### Available data

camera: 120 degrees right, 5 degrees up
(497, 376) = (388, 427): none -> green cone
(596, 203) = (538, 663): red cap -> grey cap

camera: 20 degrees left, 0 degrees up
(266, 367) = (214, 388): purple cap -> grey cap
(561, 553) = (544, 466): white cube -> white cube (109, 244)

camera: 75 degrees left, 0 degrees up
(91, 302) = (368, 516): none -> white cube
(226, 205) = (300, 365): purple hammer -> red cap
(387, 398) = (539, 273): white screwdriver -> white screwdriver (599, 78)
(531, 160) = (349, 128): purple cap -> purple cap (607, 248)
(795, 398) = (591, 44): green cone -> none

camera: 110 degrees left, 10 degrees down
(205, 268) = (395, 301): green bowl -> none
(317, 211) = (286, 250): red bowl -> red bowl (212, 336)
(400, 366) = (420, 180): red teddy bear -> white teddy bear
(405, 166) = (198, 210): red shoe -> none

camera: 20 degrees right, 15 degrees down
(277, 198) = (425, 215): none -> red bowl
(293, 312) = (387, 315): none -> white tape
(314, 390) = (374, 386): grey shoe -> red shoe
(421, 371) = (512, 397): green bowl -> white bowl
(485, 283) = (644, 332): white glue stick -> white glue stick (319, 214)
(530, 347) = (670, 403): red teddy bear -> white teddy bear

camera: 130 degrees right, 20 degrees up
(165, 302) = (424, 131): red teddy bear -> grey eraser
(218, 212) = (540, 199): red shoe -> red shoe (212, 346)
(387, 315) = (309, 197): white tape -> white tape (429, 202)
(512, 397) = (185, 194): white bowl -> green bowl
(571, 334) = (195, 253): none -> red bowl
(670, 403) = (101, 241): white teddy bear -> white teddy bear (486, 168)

### Exercise prompt
What is the number of lines in the material above that carry the word "camera"? Respond with that count and nothing more.

### Output of the exercise
6